● **PROBLEM REQUIREMENTS**
All lines in the data below carrying the string "banana" are to be located and copied.

● **AVAILABLE RECORDS**

┌────────

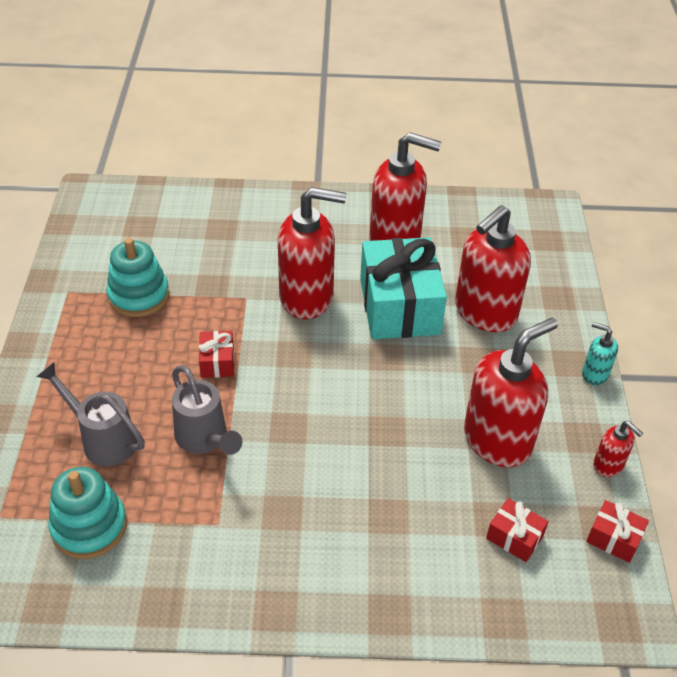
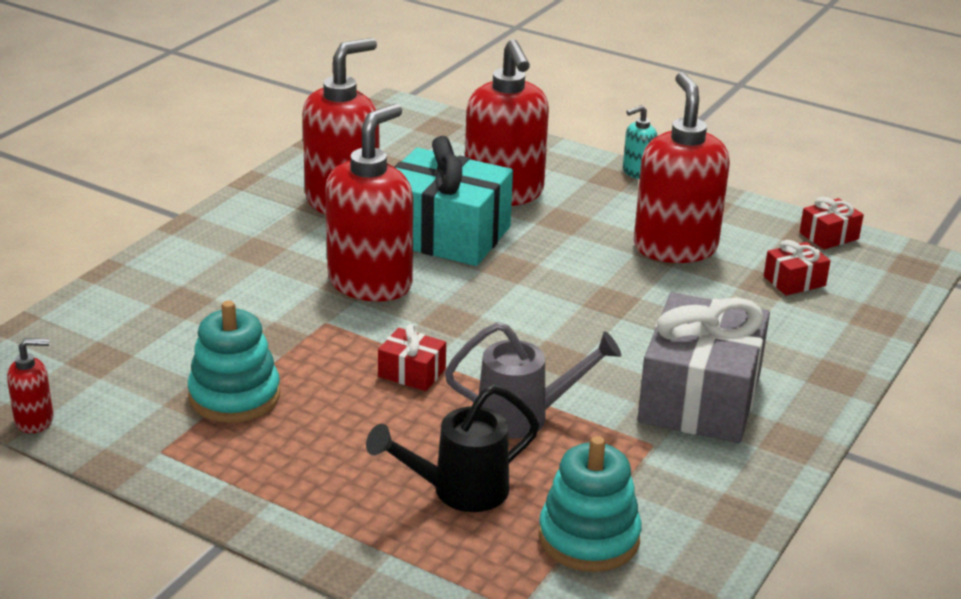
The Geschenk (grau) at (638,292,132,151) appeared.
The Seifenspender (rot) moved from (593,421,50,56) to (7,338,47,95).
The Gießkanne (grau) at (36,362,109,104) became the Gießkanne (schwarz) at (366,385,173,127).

└────────
┌────────

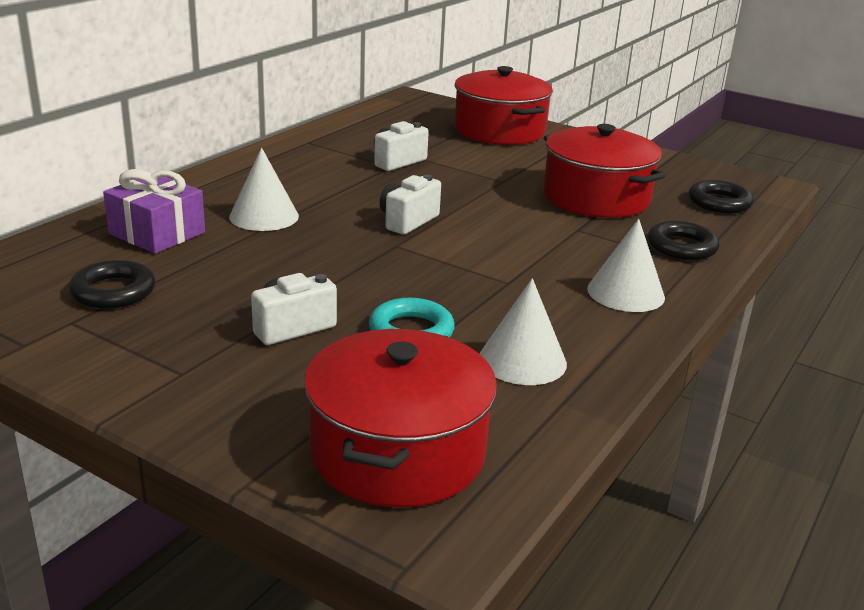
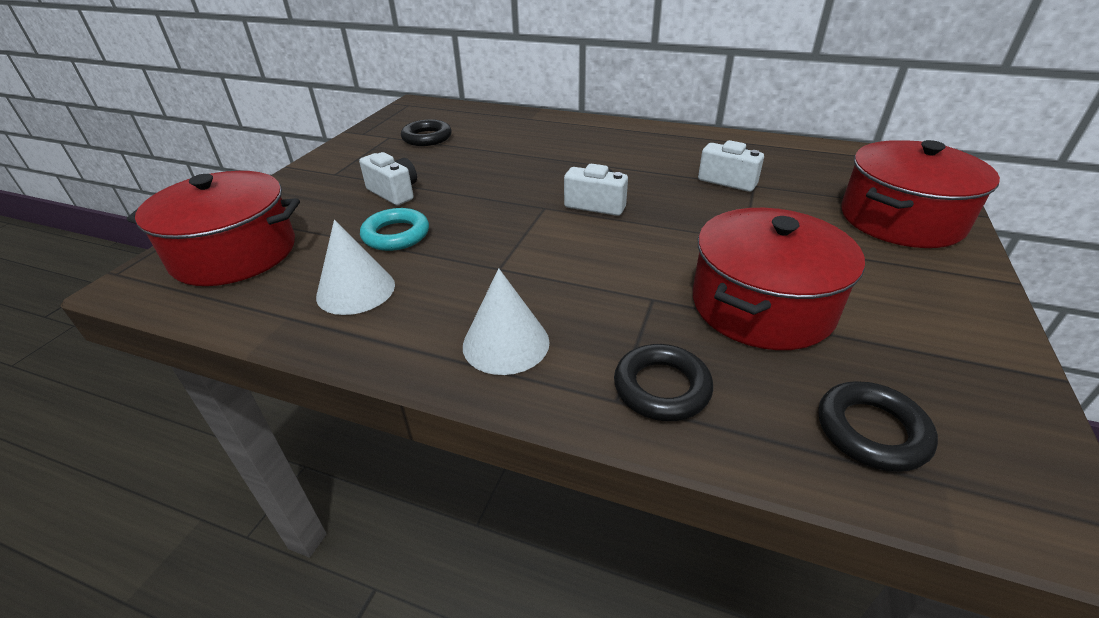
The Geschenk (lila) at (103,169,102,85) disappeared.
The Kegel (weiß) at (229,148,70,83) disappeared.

└────────
┌────────

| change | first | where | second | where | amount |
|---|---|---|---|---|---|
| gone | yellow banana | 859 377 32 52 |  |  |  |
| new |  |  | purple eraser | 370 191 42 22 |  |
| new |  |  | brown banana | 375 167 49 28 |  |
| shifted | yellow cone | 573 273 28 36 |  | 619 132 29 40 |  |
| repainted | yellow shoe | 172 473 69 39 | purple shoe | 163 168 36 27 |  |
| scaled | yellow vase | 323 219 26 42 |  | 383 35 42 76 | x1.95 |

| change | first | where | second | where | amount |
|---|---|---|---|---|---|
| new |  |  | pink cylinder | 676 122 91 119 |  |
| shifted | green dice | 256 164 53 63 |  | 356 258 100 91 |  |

└────────

● **ANSWER TO THIS TASK**
| gone | yellow banana | 859 377 32 52 |  |  |  |
| new |  |  | brown banana | 375 167 49 28 |  |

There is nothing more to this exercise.